Records from a dataset:

———

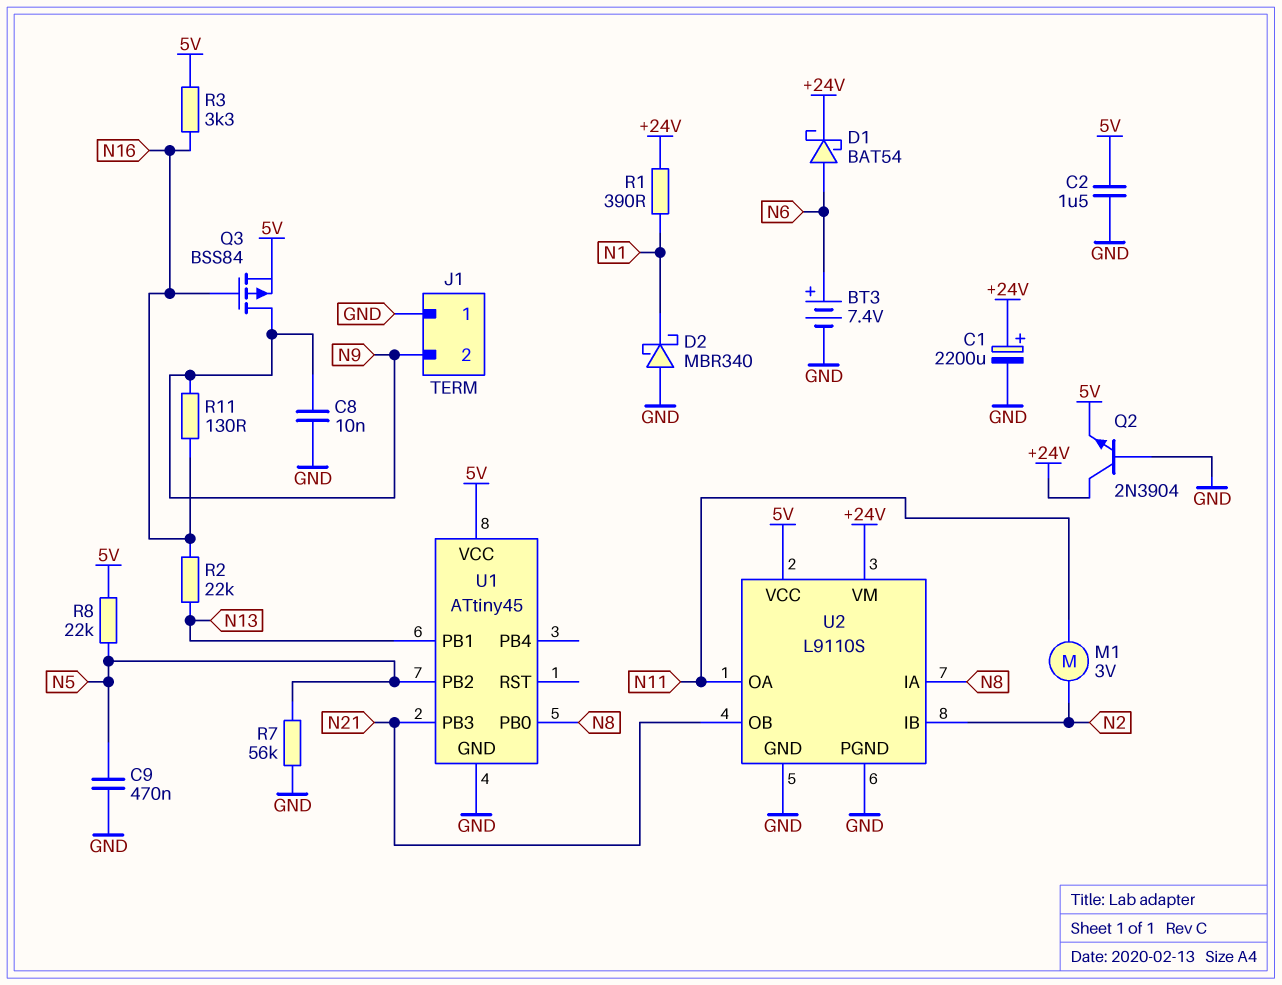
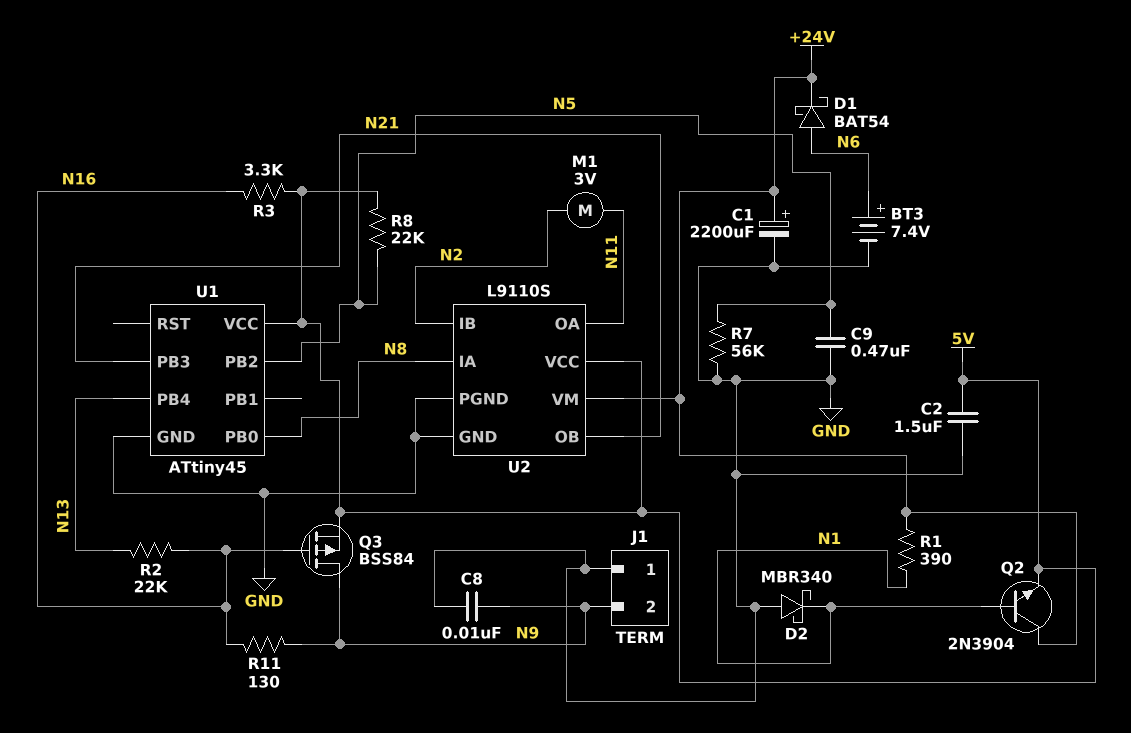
Q2: NPN 2N3904 (B GND, C +24V, E 5V) -> NPN 2N3904 (B N1, C +24V, E 5V)
U1 pin PB1: N13 -> none
U1 pin PB4: none -> N13

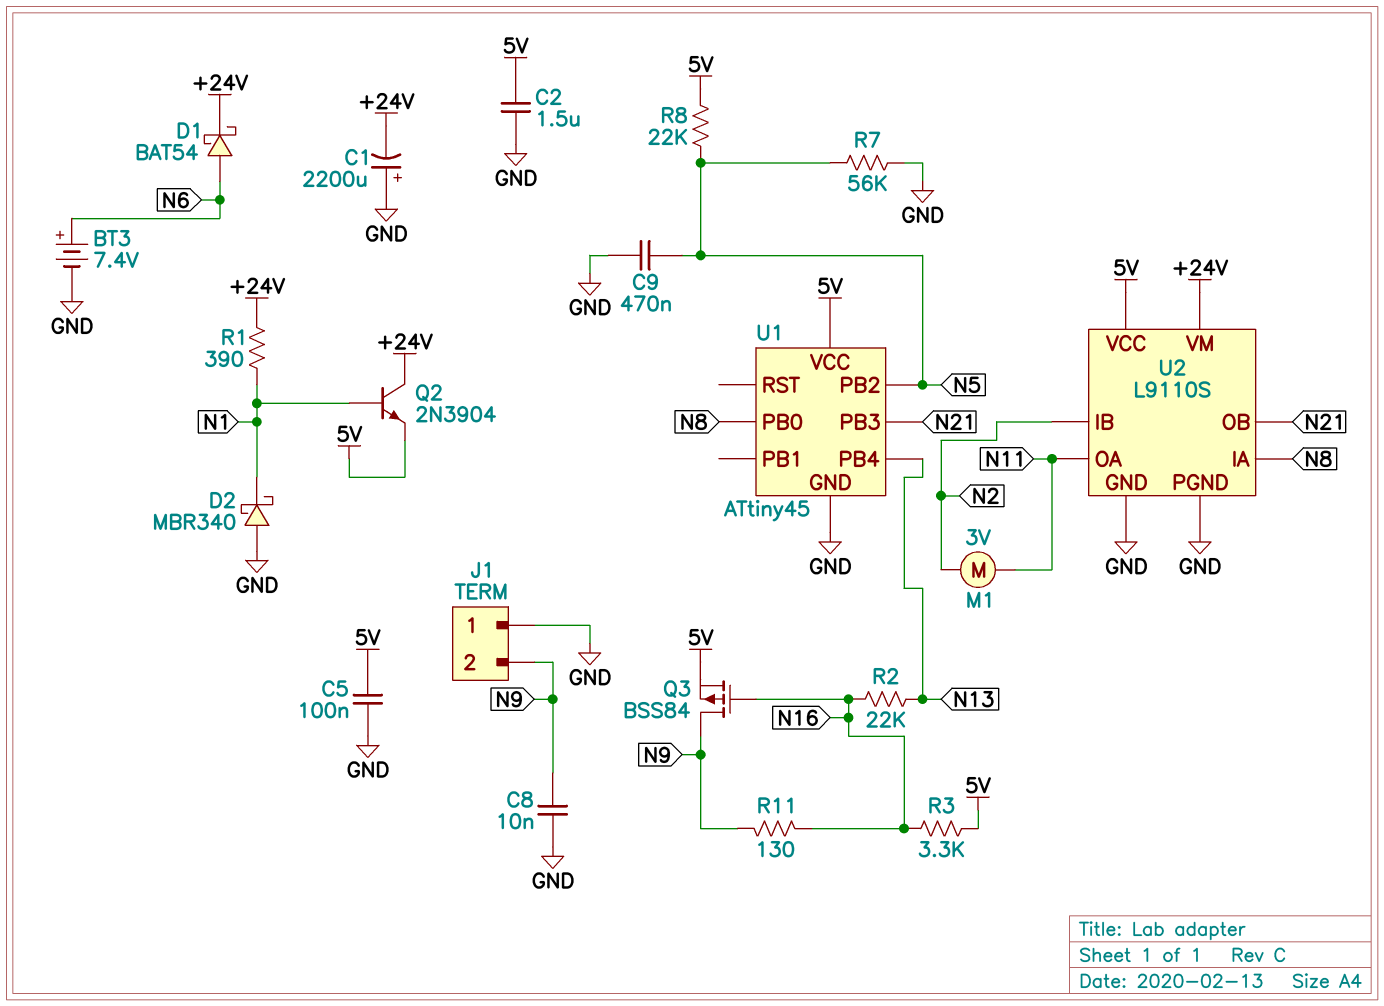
C1: 2200uF (plus +24V, minus GND) -> 2200uF (plus GND, minus +24V)
C5: none -> 100nF (5V, GND)

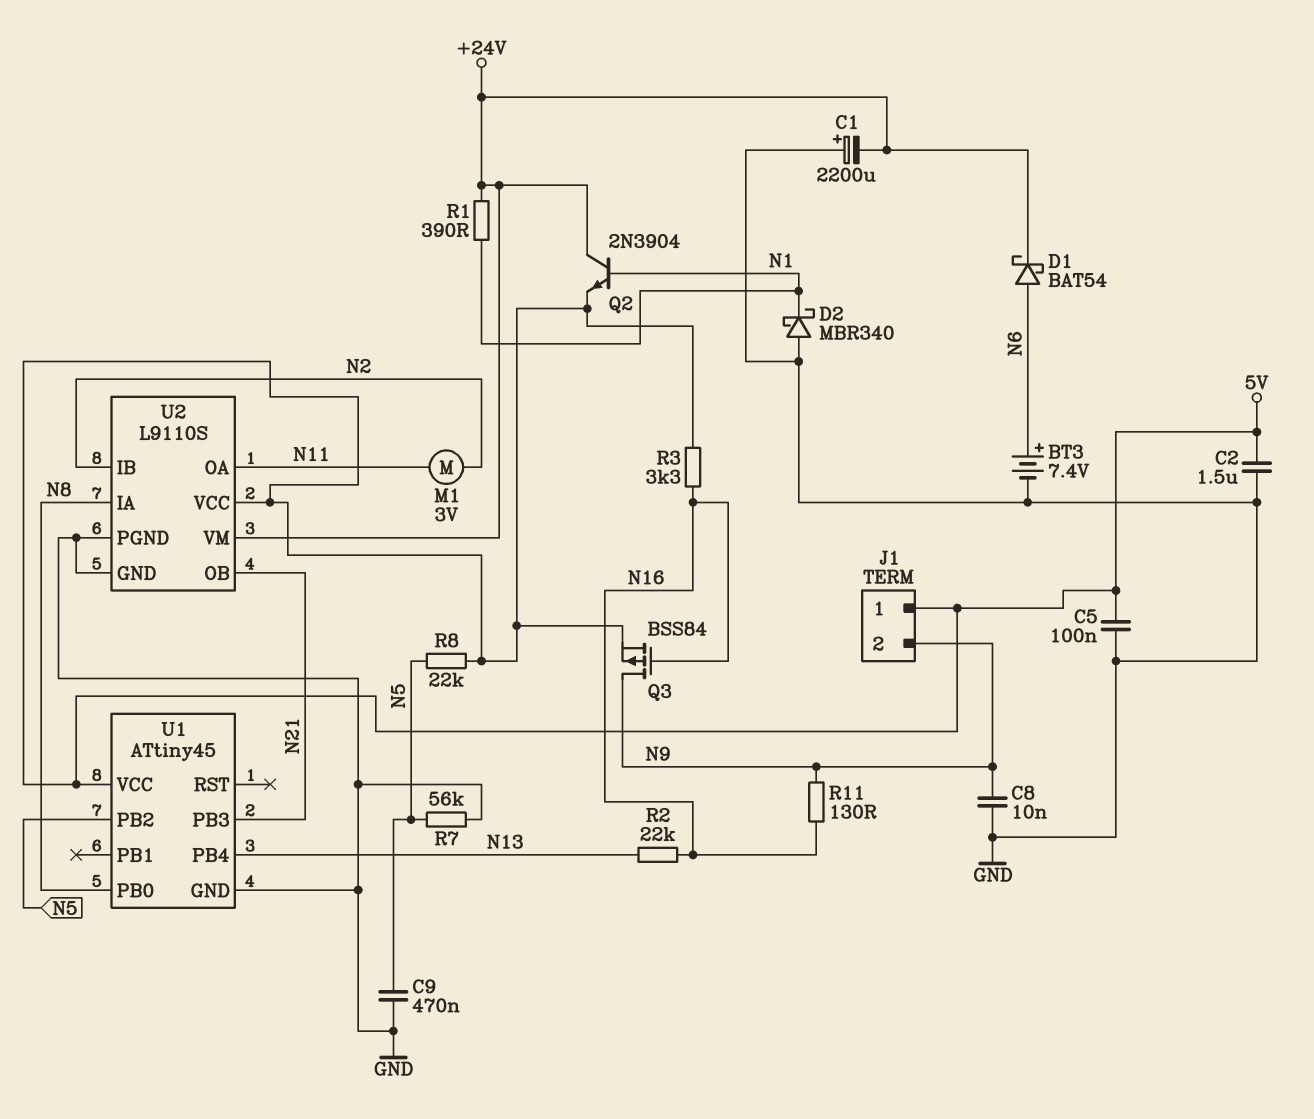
J1 pin 1: GND -> 5V

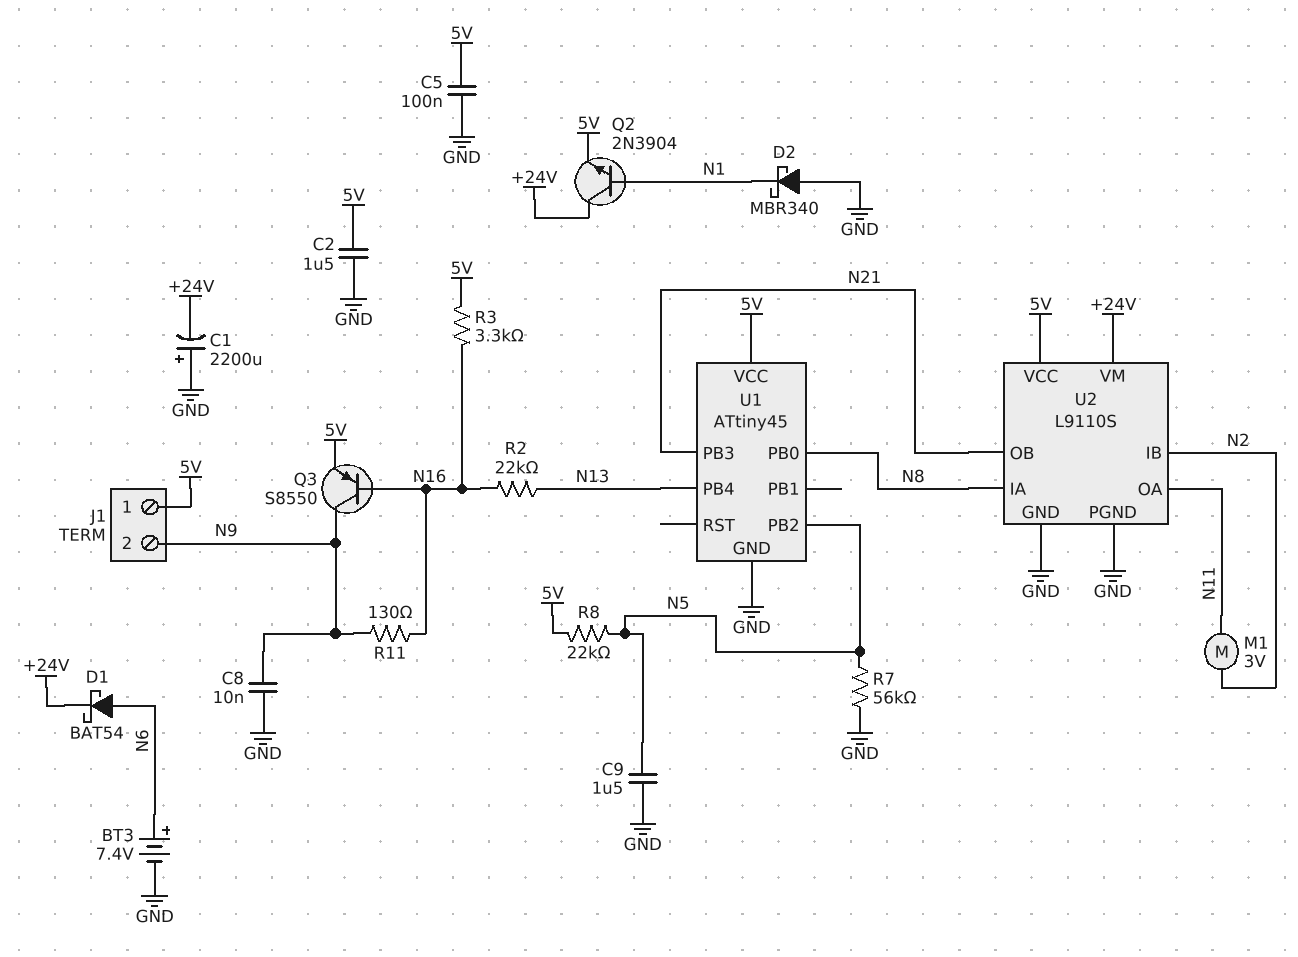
C9: 470nF (GND, N5) -> 1.5uF (GND, N5)
Q3: PMOS BSS84 (G N16, D N9, S 5V) -> PNP S8550 (B N16, C N9, E 5V)
R1: 390 (+24V, N1) -> none

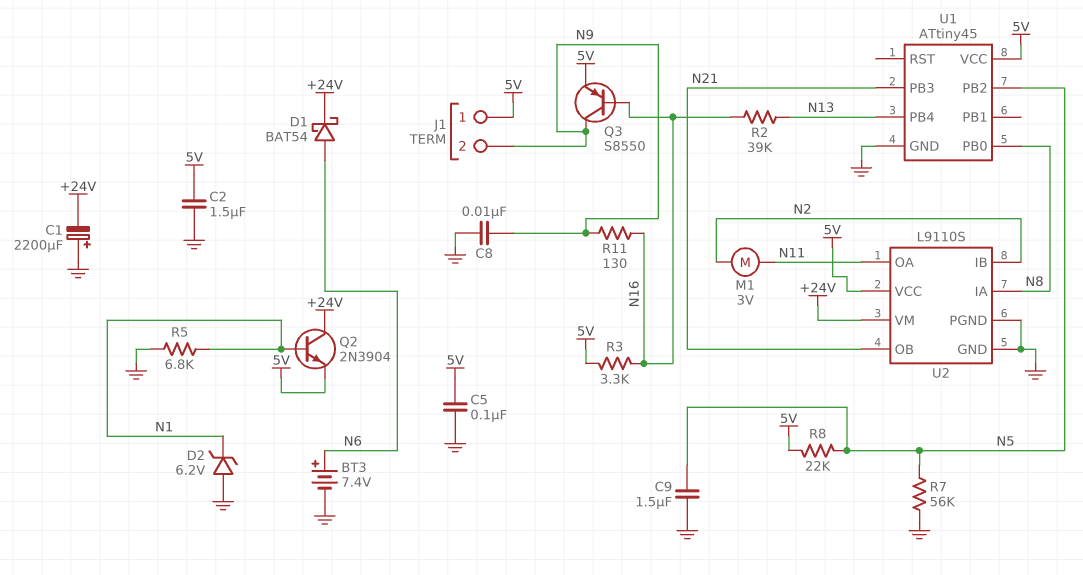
D2: schottky MBR340 (A GND, K N1) -> zener 6.2V (A GND, K N1)
R2: 22k (N13, N16) -> 39k (N13, N16)
R5: none -> 6.8k (GND, N1)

———

*ABOUT THIS EXERCISE*
For this exercise, copy word for word the line that contains "D2: schottky MBR340" and every line after it, ending with the last line of the entries above.

*ANSWER AREA*
D2: schottky MBR340 (A GND, K N1) -> zener 6.2V (A GND, K N1)
R2: 22k (N13, N16) -> 39k (N13, N16)
R5: none -> 6.8k (GND, N1)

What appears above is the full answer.